[INFORMATION SHOWN Boundary: Start]

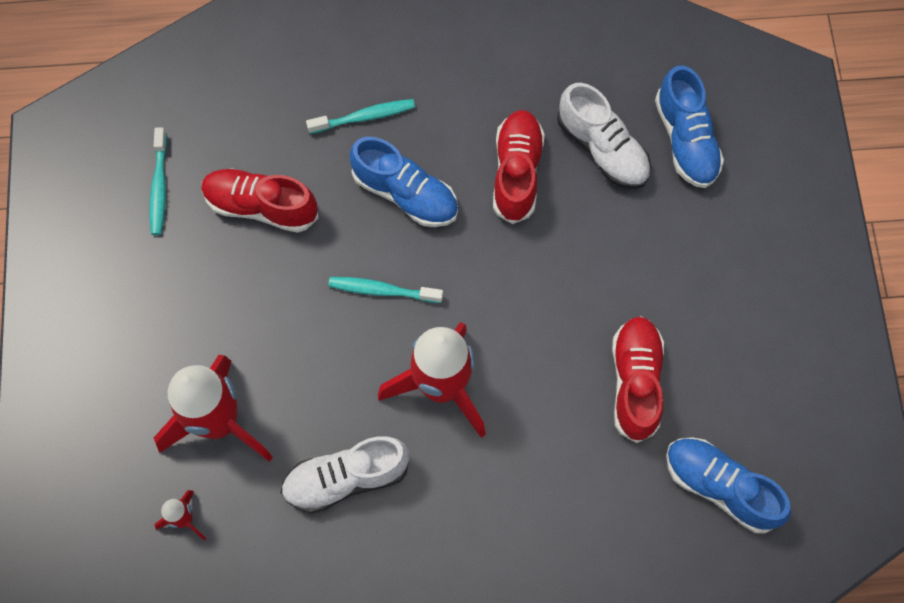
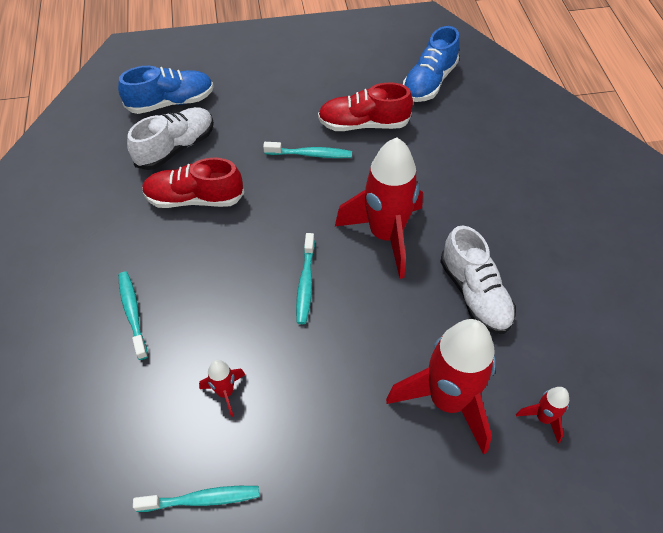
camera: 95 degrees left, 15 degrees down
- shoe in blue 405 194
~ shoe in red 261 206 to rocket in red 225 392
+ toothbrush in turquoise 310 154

[INFORMATION SHOWN Boundary: End]

▶ WHAT IS REQUIRED
Copy exactly the line that contains "- shoe in blue 405 194" and all lines after it in the listing above, through the final line, and nothing else.

▶ EXERCISE RESULT
- shoe in blue 405 194
~ shoe in red 261 206 to rocket in red 225 392
+ toothbrush in turquoise 310 154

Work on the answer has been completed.